(Given data Opens)

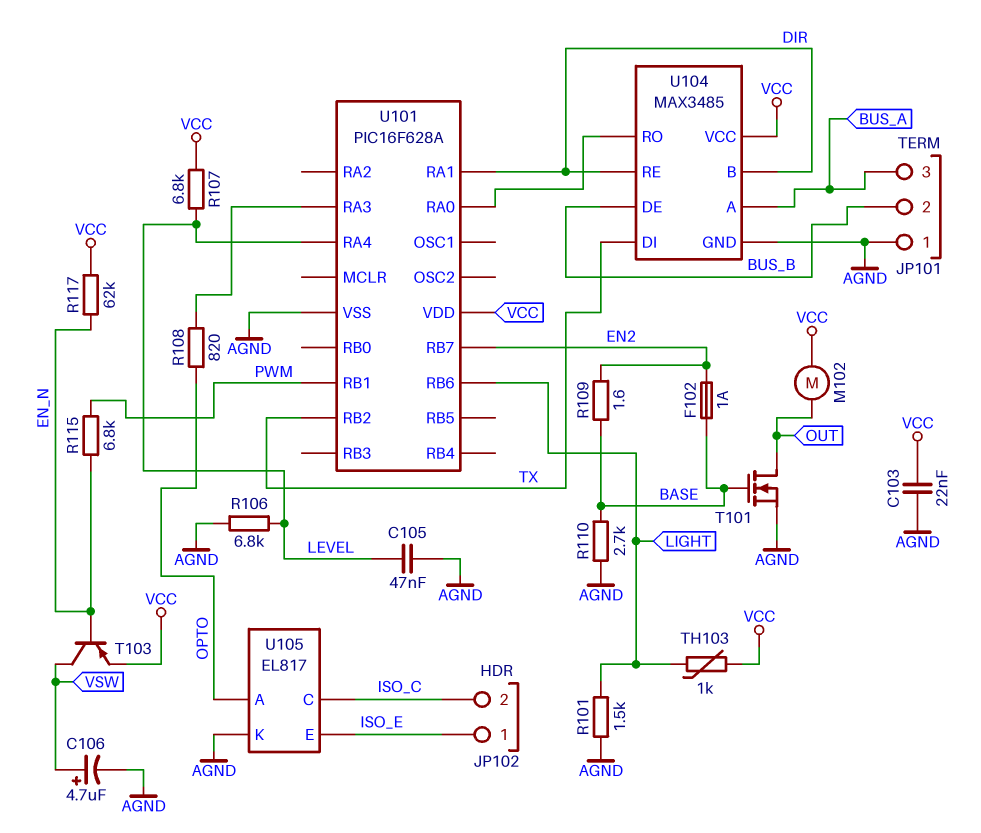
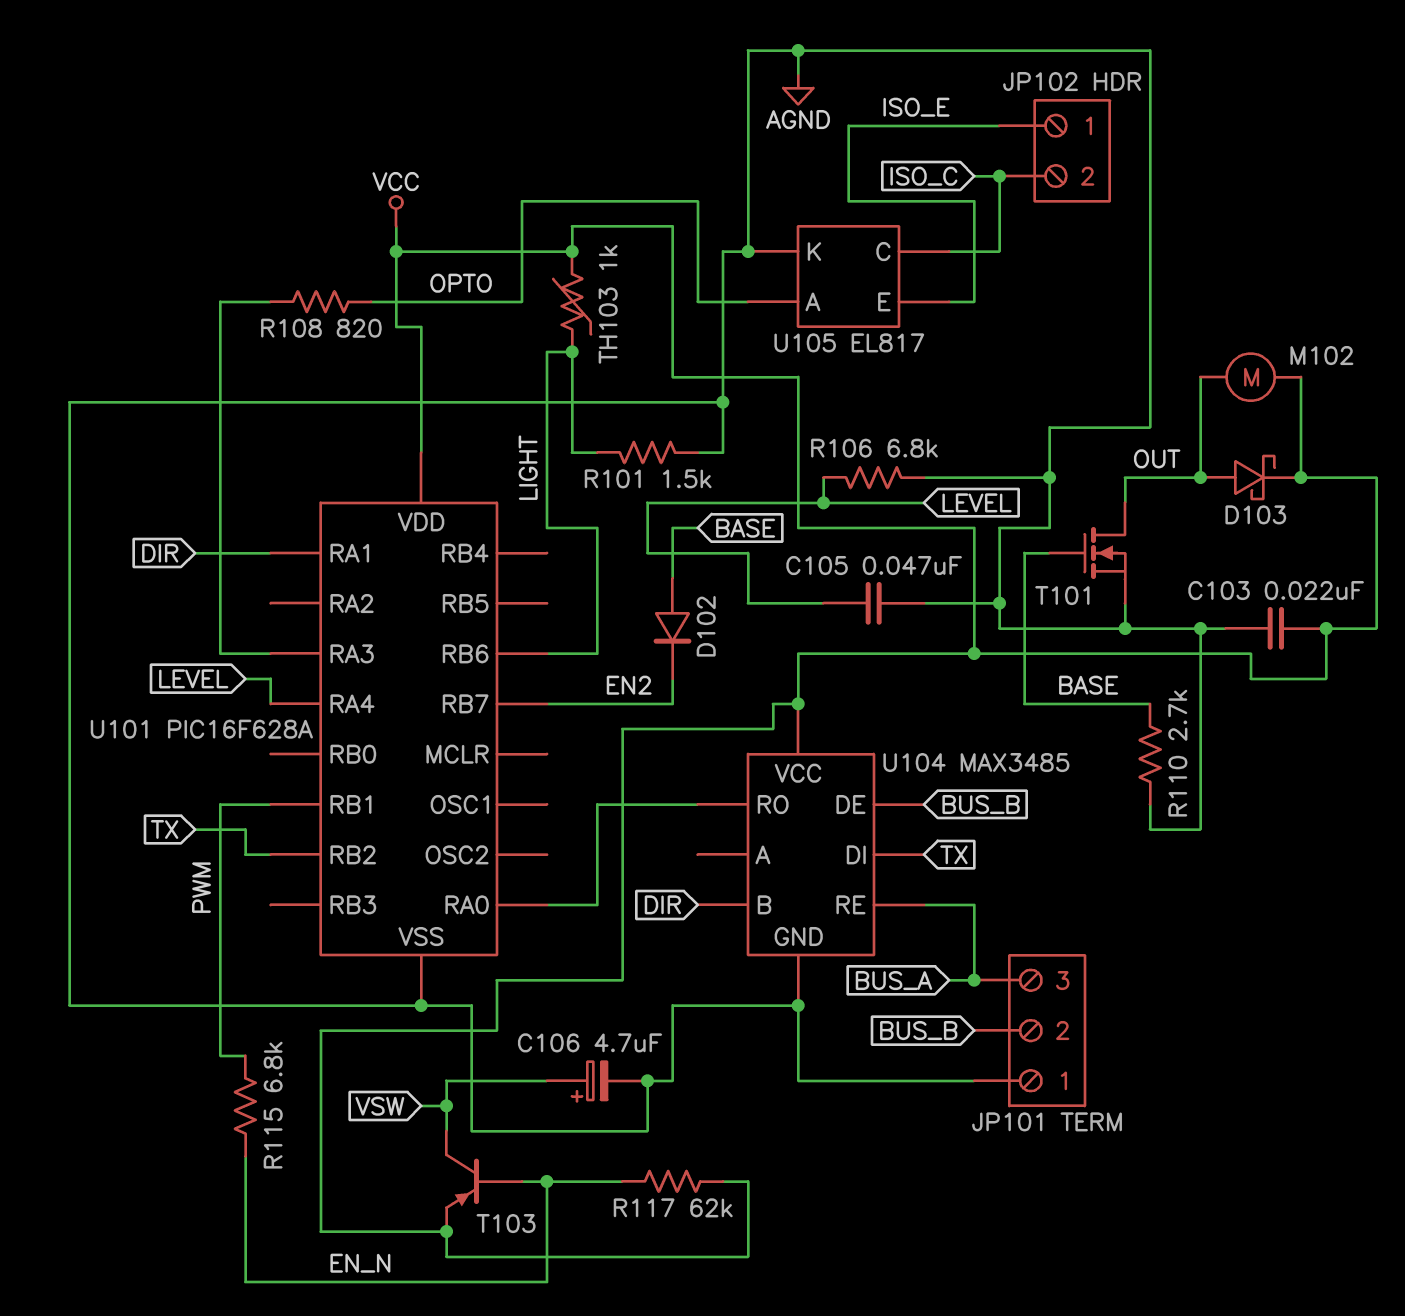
D102: none -> diode (A BASE, K EN2)
D103: none -> schottky (A OUT, K VCC)
F102: 1A (BASE, EN2) -> none
R107: 6.8k (LEVEL, VCC) -> none
R109: 1.6 (BASE, EN2) -> none
U104 pin A: BUS_A -> none
U104 pin RE: DIR -> BUS_A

(Given data Closes)

Task prompt
Pull every line with the string "none" from the data above.

Output below
D102: none -> diode (A BASE, K EN2)
D103: none -> schottky (A OUT, K VCC)
F102: 1A (BASE, EN2) -> none
R107: 6.8k (LEVEL, VCC) -> none
R109: 1.6 (BASE, EN2) -> none
U104 pin A: BUS_A -> none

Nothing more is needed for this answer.